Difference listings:
+++

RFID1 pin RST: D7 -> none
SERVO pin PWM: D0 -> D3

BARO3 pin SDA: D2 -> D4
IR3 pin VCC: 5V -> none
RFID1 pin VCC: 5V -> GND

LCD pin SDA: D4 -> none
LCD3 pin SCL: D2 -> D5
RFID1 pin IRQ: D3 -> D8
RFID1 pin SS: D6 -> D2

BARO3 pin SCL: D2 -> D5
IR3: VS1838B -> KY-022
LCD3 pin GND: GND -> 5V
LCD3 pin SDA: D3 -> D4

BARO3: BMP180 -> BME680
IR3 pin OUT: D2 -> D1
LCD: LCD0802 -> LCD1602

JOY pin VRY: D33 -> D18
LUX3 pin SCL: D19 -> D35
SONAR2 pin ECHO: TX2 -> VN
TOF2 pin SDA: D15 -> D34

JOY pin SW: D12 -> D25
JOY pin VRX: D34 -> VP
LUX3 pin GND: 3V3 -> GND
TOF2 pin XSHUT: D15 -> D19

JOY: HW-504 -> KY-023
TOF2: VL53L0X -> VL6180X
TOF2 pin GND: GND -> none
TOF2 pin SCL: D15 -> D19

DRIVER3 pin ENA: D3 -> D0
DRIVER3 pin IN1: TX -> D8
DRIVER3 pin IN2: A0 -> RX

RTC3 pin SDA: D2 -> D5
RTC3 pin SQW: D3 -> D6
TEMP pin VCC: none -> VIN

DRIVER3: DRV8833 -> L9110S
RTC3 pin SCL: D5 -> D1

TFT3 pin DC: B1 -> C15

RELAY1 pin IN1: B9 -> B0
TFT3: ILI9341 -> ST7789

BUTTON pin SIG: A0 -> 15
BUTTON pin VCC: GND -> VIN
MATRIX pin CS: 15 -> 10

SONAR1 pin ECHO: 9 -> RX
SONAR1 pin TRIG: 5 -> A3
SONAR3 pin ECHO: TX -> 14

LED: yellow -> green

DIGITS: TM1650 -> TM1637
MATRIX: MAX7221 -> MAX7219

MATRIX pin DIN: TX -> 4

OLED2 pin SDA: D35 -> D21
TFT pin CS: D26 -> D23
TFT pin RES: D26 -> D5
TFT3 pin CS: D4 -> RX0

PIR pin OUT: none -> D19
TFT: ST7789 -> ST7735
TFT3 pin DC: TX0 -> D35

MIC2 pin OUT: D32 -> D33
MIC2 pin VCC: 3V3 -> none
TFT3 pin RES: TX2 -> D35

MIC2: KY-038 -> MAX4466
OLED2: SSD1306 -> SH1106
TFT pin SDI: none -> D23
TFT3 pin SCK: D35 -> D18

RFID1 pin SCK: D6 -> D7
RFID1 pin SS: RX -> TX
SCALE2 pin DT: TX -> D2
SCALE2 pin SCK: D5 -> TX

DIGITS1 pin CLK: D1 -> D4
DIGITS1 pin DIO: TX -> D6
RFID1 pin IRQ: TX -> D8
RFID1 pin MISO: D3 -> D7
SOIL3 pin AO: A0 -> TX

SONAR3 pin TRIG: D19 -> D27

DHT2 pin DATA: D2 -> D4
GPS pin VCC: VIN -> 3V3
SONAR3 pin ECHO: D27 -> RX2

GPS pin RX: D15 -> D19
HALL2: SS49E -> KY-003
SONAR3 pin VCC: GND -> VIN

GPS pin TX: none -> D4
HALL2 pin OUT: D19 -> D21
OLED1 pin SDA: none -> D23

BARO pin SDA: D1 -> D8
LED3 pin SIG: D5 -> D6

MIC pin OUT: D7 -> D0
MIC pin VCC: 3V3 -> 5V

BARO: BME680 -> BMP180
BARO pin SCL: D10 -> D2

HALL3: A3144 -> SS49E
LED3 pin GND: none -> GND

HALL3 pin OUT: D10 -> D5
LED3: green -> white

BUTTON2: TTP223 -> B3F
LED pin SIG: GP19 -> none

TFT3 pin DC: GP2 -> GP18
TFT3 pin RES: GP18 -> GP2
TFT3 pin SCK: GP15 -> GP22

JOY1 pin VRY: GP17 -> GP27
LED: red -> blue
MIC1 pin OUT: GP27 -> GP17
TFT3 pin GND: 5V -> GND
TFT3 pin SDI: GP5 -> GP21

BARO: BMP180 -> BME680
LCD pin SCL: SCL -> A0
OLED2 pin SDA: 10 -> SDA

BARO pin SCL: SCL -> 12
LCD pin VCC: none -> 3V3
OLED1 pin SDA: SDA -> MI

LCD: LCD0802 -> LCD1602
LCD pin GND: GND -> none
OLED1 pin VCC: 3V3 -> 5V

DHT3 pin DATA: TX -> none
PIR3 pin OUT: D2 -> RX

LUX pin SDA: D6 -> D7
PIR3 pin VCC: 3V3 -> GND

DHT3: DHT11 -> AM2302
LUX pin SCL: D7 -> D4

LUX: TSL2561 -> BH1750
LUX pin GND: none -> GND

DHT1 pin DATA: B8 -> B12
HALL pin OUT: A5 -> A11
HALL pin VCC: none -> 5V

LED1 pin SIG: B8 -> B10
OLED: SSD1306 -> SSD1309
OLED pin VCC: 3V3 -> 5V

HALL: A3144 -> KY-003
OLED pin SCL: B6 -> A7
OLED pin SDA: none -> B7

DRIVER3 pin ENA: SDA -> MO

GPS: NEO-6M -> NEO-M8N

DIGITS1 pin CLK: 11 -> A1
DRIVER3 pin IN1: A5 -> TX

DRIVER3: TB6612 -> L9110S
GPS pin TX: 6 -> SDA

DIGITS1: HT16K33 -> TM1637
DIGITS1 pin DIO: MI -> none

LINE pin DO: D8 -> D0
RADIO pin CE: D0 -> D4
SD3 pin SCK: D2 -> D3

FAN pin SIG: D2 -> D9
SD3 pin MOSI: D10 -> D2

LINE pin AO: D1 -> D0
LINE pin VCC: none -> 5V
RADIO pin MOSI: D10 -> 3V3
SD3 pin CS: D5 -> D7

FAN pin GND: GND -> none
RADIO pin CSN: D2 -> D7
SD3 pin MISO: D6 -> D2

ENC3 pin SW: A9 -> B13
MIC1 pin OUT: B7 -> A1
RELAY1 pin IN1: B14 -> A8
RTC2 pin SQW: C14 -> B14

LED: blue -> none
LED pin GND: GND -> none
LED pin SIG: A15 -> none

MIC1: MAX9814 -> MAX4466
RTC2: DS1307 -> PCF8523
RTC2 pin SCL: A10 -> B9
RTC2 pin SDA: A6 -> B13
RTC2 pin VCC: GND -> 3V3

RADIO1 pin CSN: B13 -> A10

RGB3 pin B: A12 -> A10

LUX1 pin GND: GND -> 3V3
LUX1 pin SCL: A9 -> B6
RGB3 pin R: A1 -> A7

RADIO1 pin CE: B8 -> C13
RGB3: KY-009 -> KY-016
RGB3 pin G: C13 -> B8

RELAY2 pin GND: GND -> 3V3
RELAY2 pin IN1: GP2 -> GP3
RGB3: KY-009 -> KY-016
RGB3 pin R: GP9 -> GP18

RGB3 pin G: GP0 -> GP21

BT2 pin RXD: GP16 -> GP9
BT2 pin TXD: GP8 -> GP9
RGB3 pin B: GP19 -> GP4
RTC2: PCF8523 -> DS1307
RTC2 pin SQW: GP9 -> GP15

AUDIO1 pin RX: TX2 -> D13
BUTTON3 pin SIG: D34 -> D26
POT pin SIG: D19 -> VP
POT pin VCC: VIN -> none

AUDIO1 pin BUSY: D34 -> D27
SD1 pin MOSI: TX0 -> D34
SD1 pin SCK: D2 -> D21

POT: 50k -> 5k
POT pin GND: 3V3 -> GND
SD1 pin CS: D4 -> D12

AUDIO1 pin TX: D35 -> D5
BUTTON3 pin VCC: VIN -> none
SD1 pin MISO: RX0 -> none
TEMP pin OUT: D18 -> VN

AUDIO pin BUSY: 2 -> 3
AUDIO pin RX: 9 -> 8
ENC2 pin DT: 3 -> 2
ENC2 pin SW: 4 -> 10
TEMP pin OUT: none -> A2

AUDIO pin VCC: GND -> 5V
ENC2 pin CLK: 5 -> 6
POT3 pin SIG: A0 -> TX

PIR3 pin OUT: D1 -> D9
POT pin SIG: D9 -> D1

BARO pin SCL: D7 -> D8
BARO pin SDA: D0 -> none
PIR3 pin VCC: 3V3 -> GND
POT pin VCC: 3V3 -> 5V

+++

■ **Exercise instructions**
Of all the entries above, repeat only the lines from the line that has "JOY pin VRX: D34 -> VP" to the line that has "MIC2 pin VCC: 3V3 -> none", both lines included, exactly.

■ **Result of this exercise**
JOY pin VRX: D34 -> VP
LUX3 pin GND: 3V3 -> GND
TOF2 pin XSHUT: D15 -> D19

JOY: HW-504 -> KY-023
TOF2: VL53L0X -> VL6180X
TOF2 pin GND: GND -> none
TOF2 pin SCL: D15 -> D19

DRIVER3 pin ENA: D3 -> D0
DRIVER3 pin IN1: TX -> D8
DRIVER3 pin IN2: A0 -> RX

RTC3 pin SDA: D2 -> D5
RTC3 pin SQW: D3 -> D6
TEMP pin VCC: none -> VIN

DRIVER3: DRV8833 -> L9110S
RTC3 pin SCL: D5 -> D1

TFT3 pin DC: B1 -> C15

RELAY1 pin IN1: B9 -> B0
TFT3: ILI9341 -> ST7789

BUTTON pin SIG: A0 -> 15
BUTTON pin VCC: GND -> VIN
MATRIX pin CS: 15 -> 10

SONAR1 pin ECHO: 9 -> RX
SONAR1 pin TRIG: 5 -> A3
SONAR3 pin ECHO: TX -> 14

LED: yellow -> green

DIGITS: TM1650 -> TM1637
MATRIX: MAX7221 -> MAX7219

MATRIX pin DIN: TX -> 4

OLED2 pin SDA: D35 -> D21
TFT pin CS: D26 -> D23
TFT pin RES: D26 -> D5
TFT3 pin CS: D4 -> RX0

PIR pin OUT: none -> D19
TFT: ST7789 -> ST7735
TFT3 pin DC: TX0 -> D35

MIC2 pin OUT: D32 -> D33
MIC2 pin VCC: 3V3 -> none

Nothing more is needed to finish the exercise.